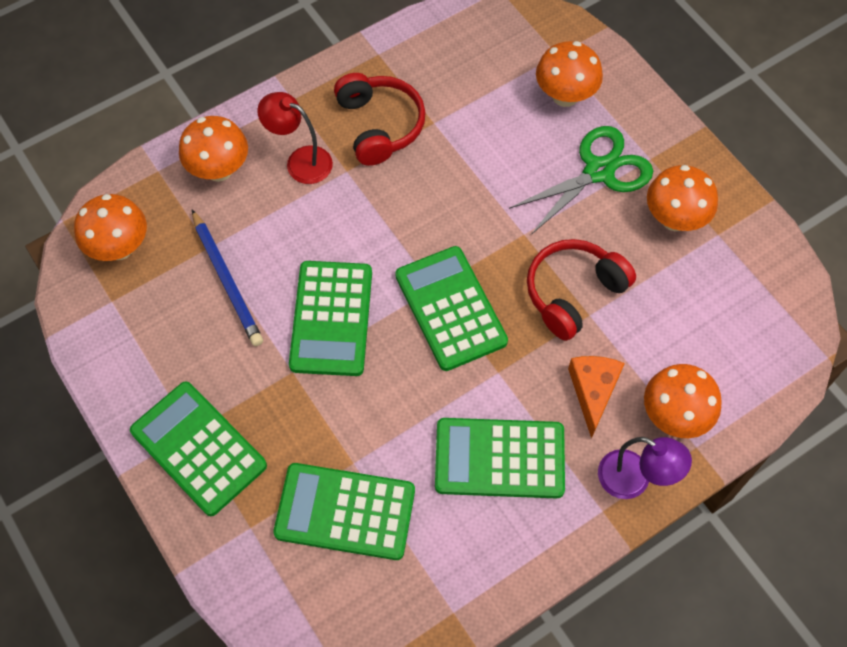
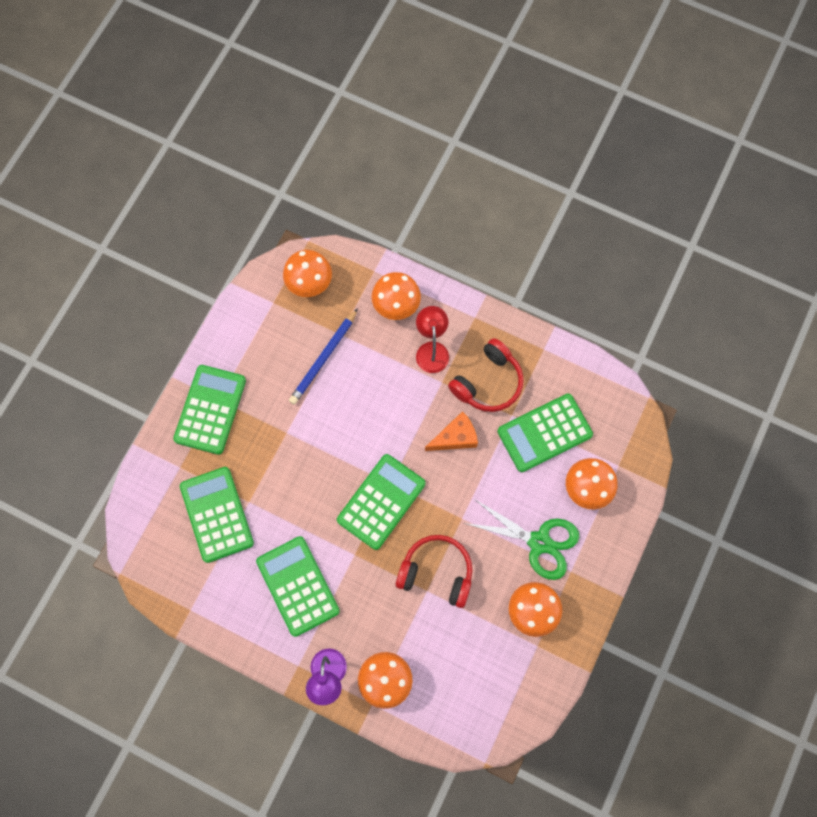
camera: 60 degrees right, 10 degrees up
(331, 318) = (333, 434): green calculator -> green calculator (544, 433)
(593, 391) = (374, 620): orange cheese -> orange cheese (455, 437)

···

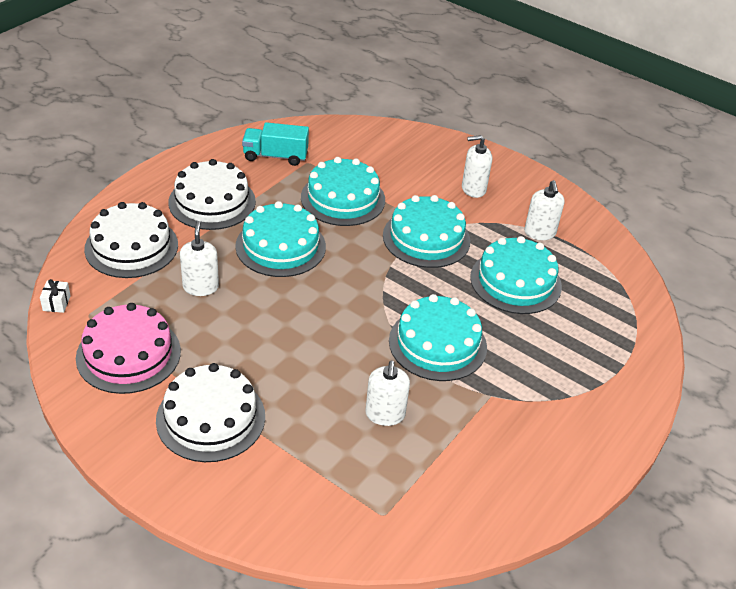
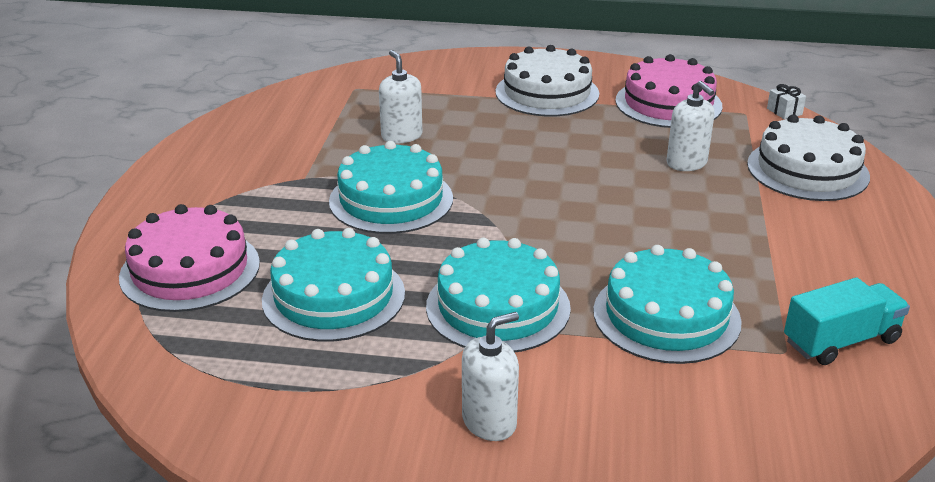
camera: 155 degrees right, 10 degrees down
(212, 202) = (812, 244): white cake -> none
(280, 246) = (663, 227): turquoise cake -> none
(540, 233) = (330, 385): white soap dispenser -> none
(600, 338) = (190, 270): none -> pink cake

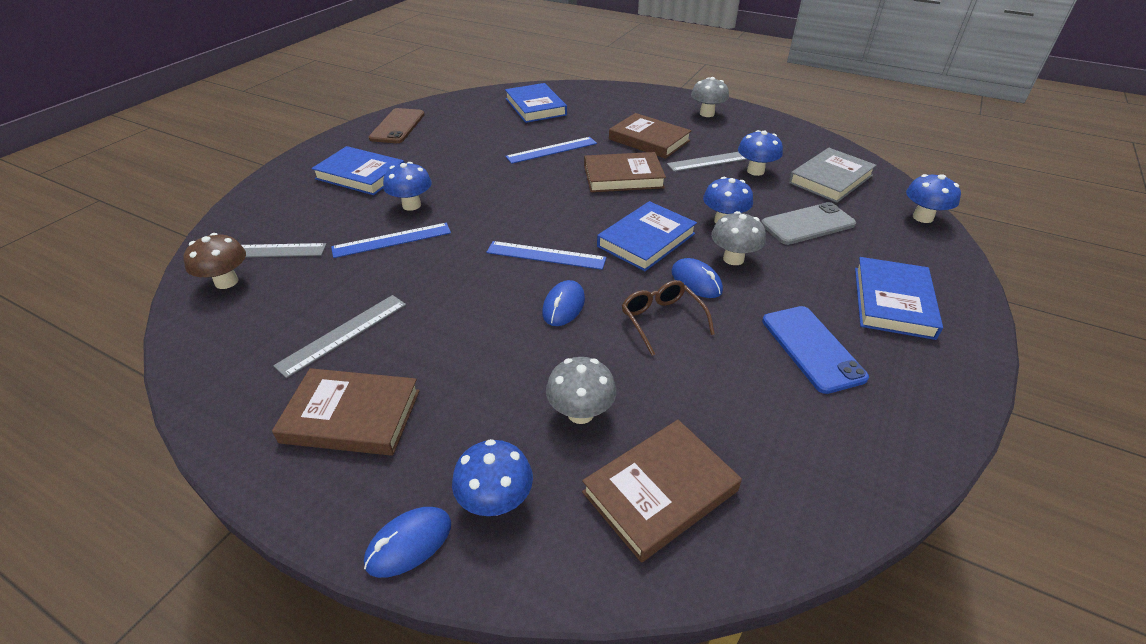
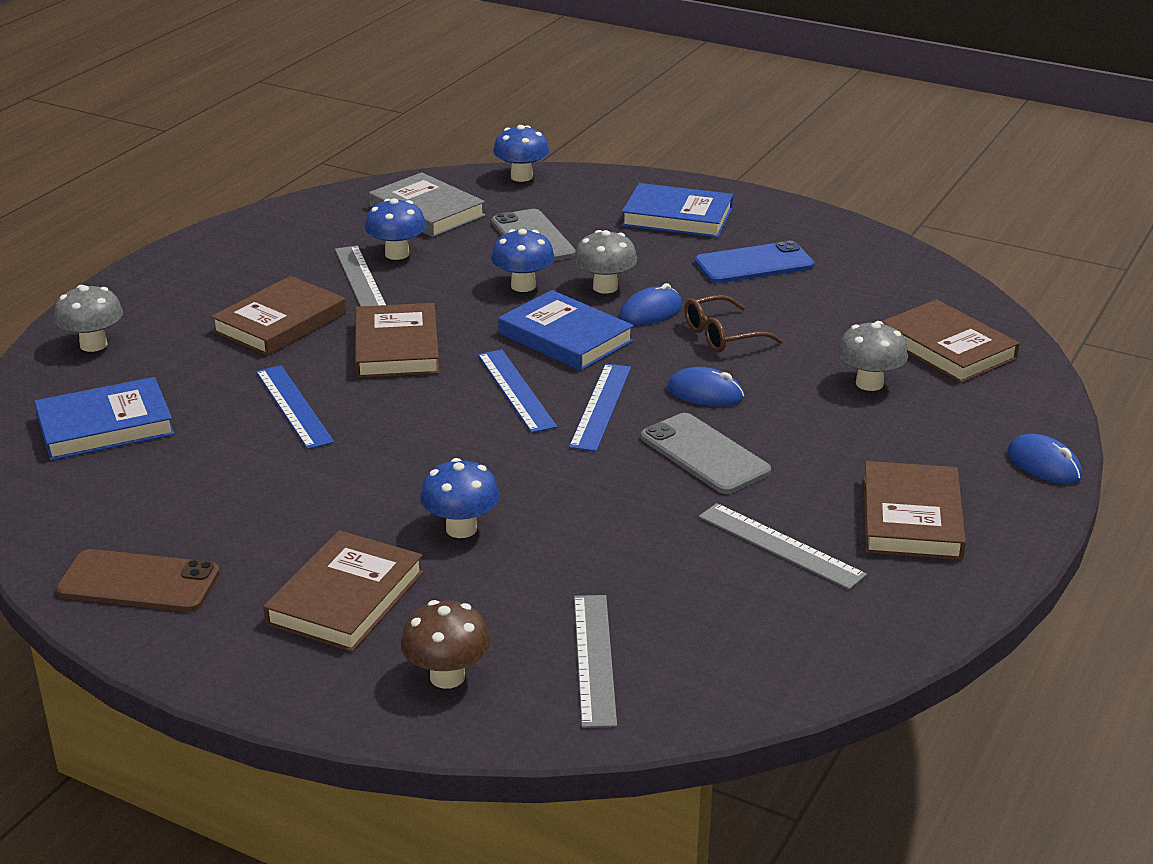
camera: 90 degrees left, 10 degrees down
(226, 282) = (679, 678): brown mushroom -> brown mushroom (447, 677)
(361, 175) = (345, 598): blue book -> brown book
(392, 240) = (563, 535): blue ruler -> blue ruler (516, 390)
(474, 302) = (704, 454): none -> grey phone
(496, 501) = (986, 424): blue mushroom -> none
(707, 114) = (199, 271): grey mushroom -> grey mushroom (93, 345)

···

**Task details**
Find the string "camera" in the listing and return every line that holds it.

**Written response**
camera: 60 degrees right, 10 degrees up
camera: 155 degrees right, 10 degrees down
camera: 90 degrees left, 10 degrees down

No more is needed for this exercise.